## TASK INPUTS:
# # #

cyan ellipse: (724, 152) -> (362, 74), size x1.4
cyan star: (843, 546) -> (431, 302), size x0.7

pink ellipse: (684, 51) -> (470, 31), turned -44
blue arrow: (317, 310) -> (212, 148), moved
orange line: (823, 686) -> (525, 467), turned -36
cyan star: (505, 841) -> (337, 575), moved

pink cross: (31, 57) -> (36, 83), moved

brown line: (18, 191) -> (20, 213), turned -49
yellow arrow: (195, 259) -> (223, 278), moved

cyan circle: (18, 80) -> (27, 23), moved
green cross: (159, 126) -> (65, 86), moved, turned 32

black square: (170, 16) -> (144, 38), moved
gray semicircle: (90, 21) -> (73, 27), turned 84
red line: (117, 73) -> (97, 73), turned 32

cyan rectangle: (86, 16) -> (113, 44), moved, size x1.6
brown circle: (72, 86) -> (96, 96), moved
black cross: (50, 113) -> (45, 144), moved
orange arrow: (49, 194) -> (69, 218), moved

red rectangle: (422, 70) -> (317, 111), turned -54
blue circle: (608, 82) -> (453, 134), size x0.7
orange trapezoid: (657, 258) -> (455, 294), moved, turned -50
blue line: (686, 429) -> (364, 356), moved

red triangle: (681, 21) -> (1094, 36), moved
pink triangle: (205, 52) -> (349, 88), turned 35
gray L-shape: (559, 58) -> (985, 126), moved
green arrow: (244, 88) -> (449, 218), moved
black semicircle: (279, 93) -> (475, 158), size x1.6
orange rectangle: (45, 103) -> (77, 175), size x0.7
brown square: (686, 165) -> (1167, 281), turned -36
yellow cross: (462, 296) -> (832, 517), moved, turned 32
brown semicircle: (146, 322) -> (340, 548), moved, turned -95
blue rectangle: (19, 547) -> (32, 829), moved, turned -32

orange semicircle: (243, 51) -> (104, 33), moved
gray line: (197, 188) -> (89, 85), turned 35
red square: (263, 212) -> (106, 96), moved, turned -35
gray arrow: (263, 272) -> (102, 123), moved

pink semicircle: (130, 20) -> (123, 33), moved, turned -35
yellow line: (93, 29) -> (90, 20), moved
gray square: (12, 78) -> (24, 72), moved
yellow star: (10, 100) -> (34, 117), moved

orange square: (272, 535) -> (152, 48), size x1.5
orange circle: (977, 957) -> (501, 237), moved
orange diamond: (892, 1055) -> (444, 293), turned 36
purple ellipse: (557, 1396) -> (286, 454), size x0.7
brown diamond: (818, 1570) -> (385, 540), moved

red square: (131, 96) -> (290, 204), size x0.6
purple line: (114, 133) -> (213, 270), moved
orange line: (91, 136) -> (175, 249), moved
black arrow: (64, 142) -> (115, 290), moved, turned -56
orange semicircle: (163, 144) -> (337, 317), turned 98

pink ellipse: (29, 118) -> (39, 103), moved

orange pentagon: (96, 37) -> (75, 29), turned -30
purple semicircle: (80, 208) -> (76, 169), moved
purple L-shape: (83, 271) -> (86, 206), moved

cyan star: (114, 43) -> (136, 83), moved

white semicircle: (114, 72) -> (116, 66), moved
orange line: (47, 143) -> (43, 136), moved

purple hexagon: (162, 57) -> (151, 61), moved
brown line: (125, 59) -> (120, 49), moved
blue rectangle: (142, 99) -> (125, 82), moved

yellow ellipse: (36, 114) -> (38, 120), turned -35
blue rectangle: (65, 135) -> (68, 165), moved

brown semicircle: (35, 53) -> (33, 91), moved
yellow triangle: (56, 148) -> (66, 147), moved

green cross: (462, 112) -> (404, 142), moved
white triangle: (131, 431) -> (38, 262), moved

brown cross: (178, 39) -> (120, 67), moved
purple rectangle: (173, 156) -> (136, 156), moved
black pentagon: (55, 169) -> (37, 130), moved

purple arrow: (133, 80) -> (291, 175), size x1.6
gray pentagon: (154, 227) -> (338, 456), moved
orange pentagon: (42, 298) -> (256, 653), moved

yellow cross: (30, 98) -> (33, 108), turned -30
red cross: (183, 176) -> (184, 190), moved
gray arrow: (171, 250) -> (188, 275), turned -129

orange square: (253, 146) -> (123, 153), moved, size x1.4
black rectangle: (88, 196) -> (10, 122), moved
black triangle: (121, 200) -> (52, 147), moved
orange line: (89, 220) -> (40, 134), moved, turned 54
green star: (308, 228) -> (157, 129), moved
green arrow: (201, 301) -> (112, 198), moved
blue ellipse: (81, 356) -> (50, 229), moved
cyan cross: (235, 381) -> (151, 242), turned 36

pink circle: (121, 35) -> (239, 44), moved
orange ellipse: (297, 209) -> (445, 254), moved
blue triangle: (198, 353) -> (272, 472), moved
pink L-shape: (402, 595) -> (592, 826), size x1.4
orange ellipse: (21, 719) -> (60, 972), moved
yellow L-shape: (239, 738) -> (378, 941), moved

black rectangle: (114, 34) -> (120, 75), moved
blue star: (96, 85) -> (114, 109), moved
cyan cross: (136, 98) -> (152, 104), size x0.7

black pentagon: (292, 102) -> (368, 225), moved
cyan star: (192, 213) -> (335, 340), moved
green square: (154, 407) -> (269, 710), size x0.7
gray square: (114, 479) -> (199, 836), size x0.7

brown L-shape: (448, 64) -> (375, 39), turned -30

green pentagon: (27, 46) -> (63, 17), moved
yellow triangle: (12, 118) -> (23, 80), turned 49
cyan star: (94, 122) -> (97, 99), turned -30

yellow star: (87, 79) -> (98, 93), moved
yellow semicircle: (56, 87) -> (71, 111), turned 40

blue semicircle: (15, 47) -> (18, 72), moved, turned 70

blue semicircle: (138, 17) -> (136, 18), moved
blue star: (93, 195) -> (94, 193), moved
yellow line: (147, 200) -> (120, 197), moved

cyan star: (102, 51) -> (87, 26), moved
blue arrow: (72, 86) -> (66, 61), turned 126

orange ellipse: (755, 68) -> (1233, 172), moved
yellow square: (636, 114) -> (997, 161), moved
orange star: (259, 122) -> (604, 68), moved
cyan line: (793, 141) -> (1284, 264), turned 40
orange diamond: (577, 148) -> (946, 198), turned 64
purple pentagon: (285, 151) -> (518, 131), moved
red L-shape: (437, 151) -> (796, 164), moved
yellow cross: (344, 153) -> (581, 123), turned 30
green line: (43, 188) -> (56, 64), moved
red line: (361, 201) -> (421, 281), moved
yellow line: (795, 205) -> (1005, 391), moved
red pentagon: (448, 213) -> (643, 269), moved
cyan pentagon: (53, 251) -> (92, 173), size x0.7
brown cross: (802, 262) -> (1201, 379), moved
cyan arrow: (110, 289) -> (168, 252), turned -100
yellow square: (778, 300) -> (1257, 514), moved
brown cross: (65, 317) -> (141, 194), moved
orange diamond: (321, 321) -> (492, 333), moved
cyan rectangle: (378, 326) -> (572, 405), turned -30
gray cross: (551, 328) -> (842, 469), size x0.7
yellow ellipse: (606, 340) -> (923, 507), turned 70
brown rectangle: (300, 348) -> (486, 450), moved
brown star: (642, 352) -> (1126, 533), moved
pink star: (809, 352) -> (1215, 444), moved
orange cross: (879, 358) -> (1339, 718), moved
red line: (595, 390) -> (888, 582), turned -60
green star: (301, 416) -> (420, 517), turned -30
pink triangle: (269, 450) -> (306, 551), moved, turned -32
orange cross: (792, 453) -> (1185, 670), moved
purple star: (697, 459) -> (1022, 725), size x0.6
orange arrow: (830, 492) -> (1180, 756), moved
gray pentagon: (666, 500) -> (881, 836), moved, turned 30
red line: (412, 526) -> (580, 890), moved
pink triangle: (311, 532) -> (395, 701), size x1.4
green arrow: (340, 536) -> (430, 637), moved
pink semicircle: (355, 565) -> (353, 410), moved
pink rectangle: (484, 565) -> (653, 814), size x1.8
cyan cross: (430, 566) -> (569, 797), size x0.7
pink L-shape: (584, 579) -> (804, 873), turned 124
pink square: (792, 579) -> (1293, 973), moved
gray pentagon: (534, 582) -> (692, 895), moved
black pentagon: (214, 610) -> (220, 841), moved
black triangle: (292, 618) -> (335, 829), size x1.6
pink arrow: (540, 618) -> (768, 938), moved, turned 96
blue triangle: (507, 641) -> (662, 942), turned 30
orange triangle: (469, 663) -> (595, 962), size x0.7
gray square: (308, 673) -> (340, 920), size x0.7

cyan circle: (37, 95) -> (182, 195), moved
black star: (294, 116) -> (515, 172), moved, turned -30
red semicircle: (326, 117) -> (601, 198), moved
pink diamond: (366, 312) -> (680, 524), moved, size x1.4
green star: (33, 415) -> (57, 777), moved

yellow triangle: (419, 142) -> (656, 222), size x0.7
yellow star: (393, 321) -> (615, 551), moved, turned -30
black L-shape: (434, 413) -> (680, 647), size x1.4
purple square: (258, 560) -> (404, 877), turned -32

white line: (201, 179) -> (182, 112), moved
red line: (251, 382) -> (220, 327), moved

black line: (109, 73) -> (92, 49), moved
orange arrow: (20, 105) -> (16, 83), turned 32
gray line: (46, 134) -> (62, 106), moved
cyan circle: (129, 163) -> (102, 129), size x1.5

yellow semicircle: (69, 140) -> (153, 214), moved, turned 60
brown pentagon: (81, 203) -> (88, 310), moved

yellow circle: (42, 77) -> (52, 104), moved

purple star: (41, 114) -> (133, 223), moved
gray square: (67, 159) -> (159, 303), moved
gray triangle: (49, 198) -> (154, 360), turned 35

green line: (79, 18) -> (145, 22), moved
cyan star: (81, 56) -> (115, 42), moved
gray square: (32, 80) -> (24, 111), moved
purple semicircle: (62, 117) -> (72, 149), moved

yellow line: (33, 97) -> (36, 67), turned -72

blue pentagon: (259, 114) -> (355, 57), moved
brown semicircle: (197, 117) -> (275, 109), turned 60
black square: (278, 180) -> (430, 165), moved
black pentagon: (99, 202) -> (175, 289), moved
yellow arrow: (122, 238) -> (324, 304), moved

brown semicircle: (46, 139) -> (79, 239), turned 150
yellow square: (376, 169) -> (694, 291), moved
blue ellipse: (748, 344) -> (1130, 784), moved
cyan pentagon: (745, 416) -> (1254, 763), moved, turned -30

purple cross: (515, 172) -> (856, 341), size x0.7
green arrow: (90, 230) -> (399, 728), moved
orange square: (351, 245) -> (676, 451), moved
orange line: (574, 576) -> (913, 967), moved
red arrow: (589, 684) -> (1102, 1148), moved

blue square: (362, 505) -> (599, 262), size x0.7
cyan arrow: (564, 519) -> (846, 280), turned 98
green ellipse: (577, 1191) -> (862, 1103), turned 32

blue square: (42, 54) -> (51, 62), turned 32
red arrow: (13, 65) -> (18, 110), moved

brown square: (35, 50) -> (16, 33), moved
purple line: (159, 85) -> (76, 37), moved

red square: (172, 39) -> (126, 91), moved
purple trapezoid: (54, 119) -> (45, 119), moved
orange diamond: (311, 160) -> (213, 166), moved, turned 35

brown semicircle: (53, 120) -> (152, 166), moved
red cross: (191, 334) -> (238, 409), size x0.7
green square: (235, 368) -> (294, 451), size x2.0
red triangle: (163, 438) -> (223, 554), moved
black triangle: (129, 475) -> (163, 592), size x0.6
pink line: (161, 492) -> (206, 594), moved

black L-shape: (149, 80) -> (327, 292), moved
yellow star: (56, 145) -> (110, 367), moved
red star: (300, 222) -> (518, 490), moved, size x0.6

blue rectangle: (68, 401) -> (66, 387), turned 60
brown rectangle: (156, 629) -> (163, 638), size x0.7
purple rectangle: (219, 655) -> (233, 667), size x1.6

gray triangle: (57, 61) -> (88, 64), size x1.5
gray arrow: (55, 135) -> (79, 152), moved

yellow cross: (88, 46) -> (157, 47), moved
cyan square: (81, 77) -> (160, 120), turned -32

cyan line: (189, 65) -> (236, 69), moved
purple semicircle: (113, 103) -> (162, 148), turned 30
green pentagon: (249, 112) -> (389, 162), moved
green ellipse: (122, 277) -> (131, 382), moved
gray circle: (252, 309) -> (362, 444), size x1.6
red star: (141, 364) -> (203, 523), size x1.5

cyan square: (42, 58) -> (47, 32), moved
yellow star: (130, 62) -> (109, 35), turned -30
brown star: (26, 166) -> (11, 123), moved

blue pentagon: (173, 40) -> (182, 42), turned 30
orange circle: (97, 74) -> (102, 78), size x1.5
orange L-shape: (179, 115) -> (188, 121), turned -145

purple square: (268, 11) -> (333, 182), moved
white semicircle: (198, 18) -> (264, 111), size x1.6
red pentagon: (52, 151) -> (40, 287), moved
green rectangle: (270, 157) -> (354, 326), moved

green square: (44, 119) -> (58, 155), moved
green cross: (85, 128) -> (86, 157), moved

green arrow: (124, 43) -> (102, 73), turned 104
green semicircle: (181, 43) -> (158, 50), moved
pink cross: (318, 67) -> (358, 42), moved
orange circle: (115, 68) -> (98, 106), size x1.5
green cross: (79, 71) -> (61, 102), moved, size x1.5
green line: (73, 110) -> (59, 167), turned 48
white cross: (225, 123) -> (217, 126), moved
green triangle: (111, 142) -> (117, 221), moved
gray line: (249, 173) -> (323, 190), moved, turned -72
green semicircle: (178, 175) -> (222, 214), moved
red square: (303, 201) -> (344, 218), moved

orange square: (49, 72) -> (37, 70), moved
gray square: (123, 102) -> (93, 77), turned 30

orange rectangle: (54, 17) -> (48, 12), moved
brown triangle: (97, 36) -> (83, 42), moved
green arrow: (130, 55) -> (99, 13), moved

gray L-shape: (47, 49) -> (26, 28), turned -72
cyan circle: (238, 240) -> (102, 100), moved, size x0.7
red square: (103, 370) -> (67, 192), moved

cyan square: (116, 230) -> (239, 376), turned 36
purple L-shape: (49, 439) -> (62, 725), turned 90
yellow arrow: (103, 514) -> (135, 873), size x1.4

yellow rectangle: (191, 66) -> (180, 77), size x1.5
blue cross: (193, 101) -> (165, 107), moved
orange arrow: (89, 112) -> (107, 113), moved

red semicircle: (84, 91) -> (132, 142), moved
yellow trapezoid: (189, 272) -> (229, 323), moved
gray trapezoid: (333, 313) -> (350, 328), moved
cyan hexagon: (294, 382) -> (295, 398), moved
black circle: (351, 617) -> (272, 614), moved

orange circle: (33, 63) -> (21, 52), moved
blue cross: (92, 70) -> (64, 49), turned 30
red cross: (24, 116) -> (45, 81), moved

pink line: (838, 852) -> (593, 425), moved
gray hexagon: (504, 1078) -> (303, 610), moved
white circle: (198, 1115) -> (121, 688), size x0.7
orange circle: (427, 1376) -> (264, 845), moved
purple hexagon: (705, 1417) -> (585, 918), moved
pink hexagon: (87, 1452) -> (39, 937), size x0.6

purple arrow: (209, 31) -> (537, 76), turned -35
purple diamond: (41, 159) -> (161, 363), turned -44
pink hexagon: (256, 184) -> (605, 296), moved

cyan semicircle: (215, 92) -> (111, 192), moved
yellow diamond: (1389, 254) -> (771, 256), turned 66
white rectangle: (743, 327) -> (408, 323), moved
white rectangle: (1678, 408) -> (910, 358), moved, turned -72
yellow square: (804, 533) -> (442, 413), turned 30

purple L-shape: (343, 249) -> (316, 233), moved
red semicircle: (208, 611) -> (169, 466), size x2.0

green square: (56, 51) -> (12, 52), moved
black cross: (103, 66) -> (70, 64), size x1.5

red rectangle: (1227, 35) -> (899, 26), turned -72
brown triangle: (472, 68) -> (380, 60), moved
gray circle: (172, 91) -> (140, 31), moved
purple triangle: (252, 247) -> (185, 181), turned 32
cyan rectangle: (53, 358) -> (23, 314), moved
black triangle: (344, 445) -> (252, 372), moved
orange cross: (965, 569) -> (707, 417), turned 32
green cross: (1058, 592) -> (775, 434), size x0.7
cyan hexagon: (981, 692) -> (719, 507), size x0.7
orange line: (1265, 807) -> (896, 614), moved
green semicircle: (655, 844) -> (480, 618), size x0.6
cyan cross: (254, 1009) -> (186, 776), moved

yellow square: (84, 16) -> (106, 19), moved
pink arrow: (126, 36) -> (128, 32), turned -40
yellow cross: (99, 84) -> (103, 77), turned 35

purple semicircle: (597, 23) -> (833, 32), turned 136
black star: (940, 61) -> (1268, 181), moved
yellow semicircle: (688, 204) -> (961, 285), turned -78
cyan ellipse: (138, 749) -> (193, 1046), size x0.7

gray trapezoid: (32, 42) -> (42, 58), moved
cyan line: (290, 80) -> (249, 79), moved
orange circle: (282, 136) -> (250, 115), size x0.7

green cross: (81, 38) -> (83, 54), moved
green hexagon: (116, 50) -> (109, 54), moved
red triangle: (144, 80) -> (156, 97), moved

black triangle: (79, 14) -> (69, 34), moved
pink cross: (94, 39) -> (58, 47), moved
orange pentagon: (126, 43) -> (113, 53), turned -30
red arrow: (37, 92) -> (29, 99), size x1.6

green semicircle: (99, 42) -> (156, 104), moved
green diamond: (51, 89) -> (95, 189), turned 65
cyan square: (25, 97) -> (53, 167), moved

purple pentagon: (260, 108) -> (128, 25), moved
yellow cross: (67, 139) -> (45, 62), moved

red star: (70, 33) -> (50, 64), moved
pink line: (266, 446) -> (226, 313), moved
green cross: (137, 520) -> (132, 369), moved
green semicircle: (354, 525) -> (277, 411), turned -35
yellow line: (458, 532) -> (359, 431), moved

# # #

## TASK OBJECTIVE:
All lines from the line containing "green diamond: (51, 89)" through the last line of the data are to be repeated exactly; no other line belongs in the answer.

## YOUR SOLUTION:
green diamond: (51, 89) -> (95, 189), turned 65
cyan square: (25, 97) -> (53, 167), moved

purple pentagon: (260, 108) -> (128, 25), moved
yellow cross: (67, 139) -> (45, 62), moved

red star: (70, 33) -> (50, 64), moved
pink line: (266, 446) -> (226, 313), moved
green cross: (137, 520) -> (132, 369), moved
green semicircle: (354, 525) -> (277, 411), turned -35
yellow line: (458, 532) -> (359, 431), moved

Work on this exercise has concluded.